Task objective: In the records below, find the line containing "R11: 24k (3V3, SIG23) -> 3k (3V3, SIG23)" and the line containing "R13: 27k (AGND, SIG11) -> 27k (AGND, SIG22)"; please repeat exactly the lines from one to the other, both included, and nothing more.

Records for this task:
▬▬▬▬▬▬▬▬▬▬
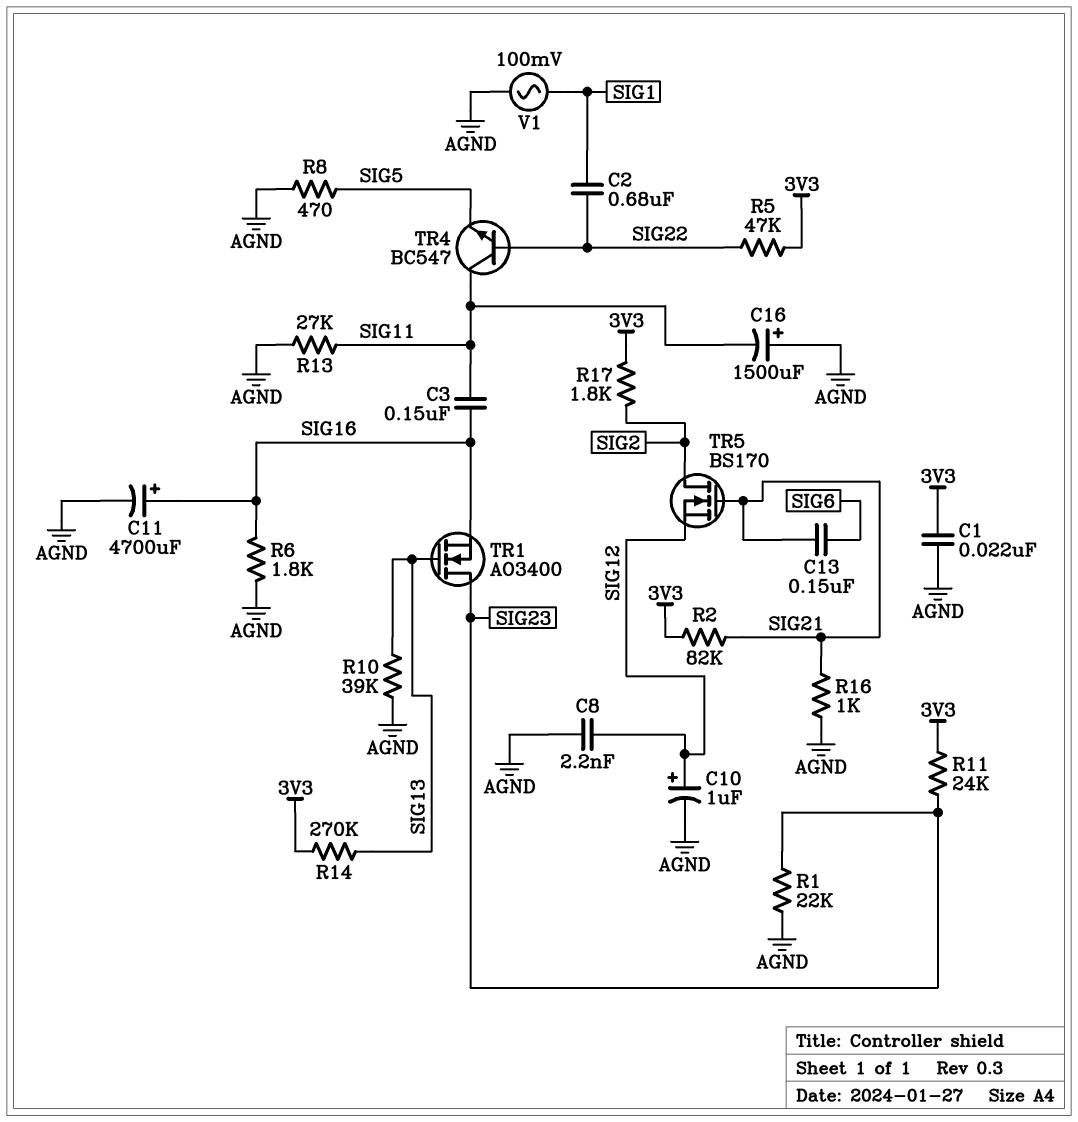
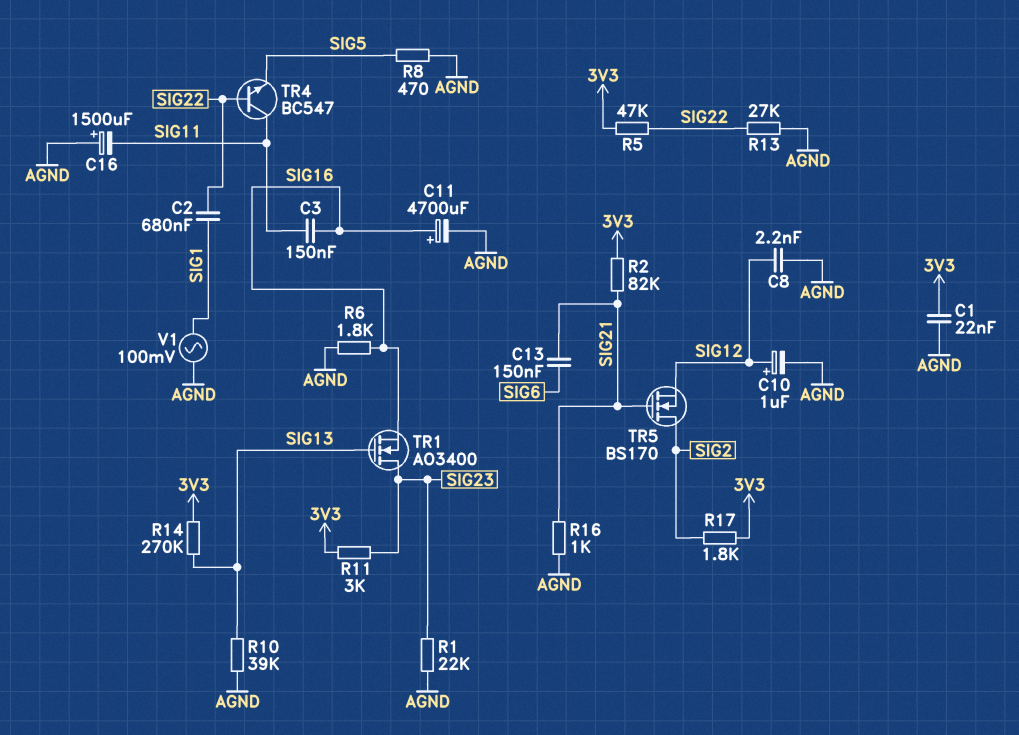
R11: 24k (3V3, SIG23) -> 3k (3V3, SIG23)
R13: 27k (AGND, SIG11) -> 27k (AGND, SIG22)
▬▬▬▬▬▬▬▬▬▬
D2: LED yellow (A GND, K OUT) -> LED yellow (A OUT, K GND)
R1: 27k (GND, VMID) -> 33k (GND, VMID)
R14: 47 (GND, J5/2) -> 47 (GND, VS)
▬▬▬▬▬▬▬▬▬▬
Answer area:
R11: 24k (3V3, SIG23) -> 3k (3V3, SIG23)
R13: 27k (AGND, SIG11) -> 27k (AGND, SIG22)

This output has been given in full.